AIM OF THE EXERCISE: All entries below are to be reproduced exactly.

DATA SHOWN:
- - - - -

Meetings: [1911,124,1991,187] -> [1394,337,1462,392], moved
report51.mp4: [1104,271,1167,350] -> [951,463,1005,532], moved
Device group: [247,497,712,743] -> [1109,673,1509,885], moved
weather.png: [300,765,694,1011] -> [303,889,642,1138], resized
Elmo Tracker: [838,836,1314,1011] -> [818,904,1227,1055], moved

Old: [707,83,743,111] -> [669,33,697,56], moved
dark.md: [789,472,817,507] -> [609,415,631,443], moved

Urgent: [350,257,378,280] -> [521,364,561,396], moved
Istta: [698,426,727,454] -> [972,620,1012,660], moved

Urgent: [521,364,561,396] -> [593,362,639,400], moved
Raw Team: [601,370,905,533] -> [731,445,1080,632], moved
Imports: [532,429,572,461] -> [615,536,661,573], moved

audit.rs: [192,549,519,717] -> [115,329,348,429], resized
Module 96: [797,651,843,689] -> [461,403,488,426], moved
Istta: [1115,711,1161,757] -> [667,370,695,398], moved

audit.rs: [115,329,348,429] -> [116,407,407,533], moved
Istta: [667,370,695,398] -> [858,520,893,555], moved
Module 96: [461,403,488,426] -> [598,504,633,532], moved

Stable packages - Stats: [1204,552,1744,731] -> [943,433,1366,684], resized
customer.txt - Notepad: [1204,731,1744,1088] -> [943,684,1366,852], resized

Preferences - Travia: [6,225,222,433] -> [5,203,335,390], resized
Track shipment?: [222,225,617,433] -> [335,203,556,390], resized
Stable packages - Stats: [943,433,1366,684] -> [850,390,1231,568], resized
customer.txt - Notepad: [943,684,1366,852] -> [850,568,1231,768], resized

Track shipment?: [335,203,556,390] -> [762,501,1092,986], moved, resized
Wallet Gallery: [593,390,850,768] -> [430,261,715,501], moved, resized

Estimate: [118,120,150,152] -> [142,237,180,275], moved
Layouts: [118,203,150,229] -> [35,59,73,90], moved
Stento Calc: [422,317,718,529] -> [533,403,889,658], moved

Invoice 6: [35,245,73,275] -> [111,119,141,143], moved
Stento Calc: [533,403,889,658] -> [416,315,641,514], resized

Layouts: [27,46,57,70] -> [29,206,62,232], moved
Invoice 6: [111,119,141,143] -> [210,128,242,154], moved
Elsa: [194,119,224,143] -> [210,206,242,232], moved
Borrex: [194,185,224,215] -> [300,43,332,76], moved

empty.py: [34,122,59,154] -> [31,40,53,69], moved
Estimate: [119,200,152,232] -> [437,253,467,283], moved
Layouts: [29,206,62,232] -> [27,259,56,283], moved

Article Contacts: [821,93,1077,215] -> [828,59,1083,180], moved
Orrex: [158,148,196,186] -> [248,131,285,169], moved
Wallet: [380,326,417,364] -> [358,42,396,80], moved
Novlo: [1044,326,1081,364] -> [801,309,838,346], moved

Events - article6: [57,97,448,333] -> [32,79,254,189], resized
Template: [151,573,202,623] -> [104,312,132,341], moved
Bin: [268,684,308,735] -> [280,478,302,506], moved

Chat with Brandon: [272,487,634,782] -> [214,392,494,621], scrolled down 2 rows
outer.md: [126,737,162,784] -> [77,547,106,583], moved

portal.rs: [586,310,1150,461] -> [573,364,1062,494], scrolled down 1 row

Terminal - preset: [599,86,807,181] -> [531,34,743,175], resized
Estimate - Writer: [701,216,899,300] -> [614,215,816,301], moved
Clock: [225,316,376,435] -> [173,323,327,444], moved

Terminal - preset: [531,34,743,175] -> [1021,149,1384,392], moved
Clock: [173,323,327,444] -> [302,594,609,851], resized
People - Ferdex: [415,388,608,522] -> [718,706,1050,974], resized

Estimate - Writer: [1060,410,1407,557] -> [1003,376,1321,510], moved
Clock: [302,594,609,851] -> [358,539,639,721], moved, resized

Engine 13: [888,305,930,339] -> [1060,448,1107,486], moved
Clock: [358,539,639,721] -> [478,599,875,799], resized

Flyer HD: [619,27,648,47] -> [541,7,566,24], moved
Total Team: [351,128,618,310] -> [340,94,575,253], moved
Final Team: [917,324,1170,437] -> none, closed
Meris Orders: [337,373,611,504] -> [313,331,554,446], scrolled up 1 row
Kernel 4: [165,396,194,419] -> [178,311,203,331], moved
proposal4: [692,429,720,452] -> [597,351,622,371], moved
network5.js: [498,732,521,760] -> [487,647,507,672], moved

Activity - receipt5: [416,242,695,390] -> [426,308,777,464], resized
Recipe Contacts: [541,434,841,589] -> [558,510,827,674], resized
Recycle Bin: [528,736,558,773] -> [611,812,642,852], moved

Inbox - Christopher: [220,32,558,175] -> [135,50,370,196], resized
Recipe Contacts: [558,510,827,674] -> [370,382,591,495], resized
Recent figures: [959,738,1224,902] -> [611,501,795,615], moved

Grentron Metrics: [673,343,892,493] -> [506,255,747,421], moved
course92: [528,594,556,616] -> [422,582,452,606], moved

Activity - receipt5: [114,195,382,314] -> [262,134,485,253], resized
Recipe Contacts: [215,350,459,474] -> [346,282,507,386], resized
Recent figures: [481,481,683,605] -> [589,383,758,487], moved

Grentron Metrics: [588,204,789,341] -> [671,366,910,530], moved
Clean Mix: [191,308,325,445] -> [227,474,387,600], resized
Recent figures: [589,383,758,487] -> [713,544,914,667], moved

- - - - -

REPLY TO THE EXERCISE:
Meetings: [1911,124,1991,187] -> [1394,337,1462,392], moved
report51.mp4: [1104,271,1167,350] -> [951,463,1005,532], moved
Device group: [247,497,712,743] -> [1109,673,1509,885], moved
weather.png: [300,765,694,1011] -> [303,889,642,1138], resized
Elmo Tracker: [838,836,1314,1011] -> [818,904,1227,1055], moved

Old: [707,83,743,111] -> [669,33,697,56], moved
dark.md: [789,472,817,507] -> [609,415,631,443], moved

Urgent: [350,257,378,280] -> [521,364,561,396], moved
Istta: [698,426,727,454] -> [972,620,1012,660], moved

Urgent: [521,364,561,396] -> [593,362,639,400], moved
Raw Team: [601,370,905,533] -> [731,445,1080,632], moved
Imports: [532,429,572,461] -> [615,536,661,573], moved

audit.rs: [192,549,519,717] -> [115,329,348,429], resized
Module 96: [797,651,843,689] -> [461,403,488,426], moved
Istta: [1115,711,1161,757] -> [667,370,695,398], moved

audit.rs: [115,329,348,429] -> [116,407,407,533], moved
Istta: [667,370,695,398] -> [858,520,893,555], moved
Module 96: [461,403,488,426] -> [598,504,633,532], moved

Stable packages - Stats: [1204,552,1744,731] -> [943,433,1366,684], resized
customer.txt - Notepad: [1204,731,1744,1088] -> [943,684,1366,852], resized

Preferences - Travia: [6,225,222,433] -> [5,203,335,390], resized
Track shipment?: [222,225,617,433] -> [335,203,556,390], resized
Stable packages - Stats: [943,433,1366,684] -> [850,390,1231,568], resized
customer.txt - Notepad: [943,684,1366,852] -> [850,568,1231,768], resized

Track shipment?: [335,203,556,390] -> [762,501,1092,986], moved, resized
Wallet Gallery: [593,390,850,768] -> [430,261,715,501], moved, resized

Estimate: [118,120,150,152] -> [142,237,180,275], moved
Layouts: [118,203,150,229] -> [35,59,73,90], moved
Stento Calc: [422,317,718,529] -> [533,403,889,658], moved

Invoice 6: [35,245,73,275] -> [111,119,141,143], moved
Stento Calc: [533,403,889,658] -> [416,315,641,514], resized

Layouts: [27,46,57,70] -> [29,206,62,232], moved
Invoice 6: [111,119,141,143] -> [210,128,242,154], moved
Elsa: [194,119,224,143] -> [210,206,242,232], moved
Borrex: [194,185,224,215] -> [300,43,332,76], moved

empty.py: [34,122,59,154] -> [31,40,53,69], moved
Estimate: [119,200,152,232] -> [437,253,467,283], moved
Layouts: [29,206,62,232] -> [27,259,56,283], moved

Article Contacts: [821,93,1077,215] -> [828,59,1083,180], moved
Orrex: [158,148,196,186] -> [248,131,285,169], moved
Wallet: [380,326,417,364] -> [358,42,396,80], moved
Novlo: [1044,326,1081,364] -> [801,309,838,346], moved

Events - article6: [57,97,448,333] -> [32,79,254,189], resized
Template: [151,573,202,623] -> [104,312,132,341], moved
Bin: [268,684,308,735] -> [280,478,302,506], moved

Chat with Brandon: [272,487,634,782] -> [214,392,494,621], scrolled down 2 rows
outer.md: [126,737,162,784] -> [77,547,106,583], moved

portal.rs: [586,310,1150,461] -> [573,364,1062,494], scrolled down 1 row

Terminal - preset: [599,86,807,181] -> [531,34,743,175], resized
Estimate - Writer: [701,216,899,300] -> [614,215,816,301], moved
Clock: [225,316,376,435] -> [173,323,327,444], moved

Terminal - preset: [531,34,743,175] -> [1021,149,1384,392], moved
Clock: [173,323,327,444] -> [302,594,609,851], resized
People - Ferdex: [415,388,608,522] -> [718,706,1050,974], resized

Estimate - Writer: [1060,410,1407,557] -> [1003,376,1321,510], moved
Clock: [302,594,609,851] -> [358,539,639,721], moved, resized

Engine 13: [888,305,930,339] -> [1060,448,1107,486], moved
Clock: [358,539,639,721] -> [478,599,875,799], resized

Flyer HD: [619,27,648,47] -> [541,7,566,24], moved
Total Team: [351,128,618,310] -> [340,94,575,253], moved
Final Team: [917,324,1170,437] -> none, closed
Meris Orders: [337,373,611,504] -> [313,331,554,446], scrolled up 1 row
Kernel 4: [165,396,194,419] -> [178,311,203,331], moved
proposal4: [692,429,720,452] -> [597,351,622,371], moved
network5.js: [498,732,521,760] -> [487,647,507,672], moved

Activity - receipt5: [416,242,695,390] -> [426,308,777,464], resized
Recipe Contacts: [541,434,841,589] -> [558,510,827,674], resized
Recycle Bin: [528,736,558,773] -> [611,812,642,852], moved

Inbox - Christopher: [220,32,558,175] -> [135,50,370,196], resized
Recipe Contacts: [558,510,827,674] -> [370,382,591,495], resized
Recent figures: [959,738,1224,902] -> [611,501,795,615], moved

Grentron Metrics: [673,343,892,493] -> [506,255,747,421], moved
course92: [528,594,556,616] -> [422,582,452,606], moved

Activity - receipt5: [114,195,382,314] -> [262,134,485,253], resized
Recipe Contacts: [215,350,459,474] -> [346,282,507,386], resized
Recent figures: [481,481,683,605] -> [589,383,758,487], moved

Grentron Metrics: [588,204,789,341] -> [671,366,910,530], moved
Clean Mix: [191,308,325,445] -> [227,474,387,600], resized
Recent figures: [589,383,758,487] -> [713,544,914,667], moved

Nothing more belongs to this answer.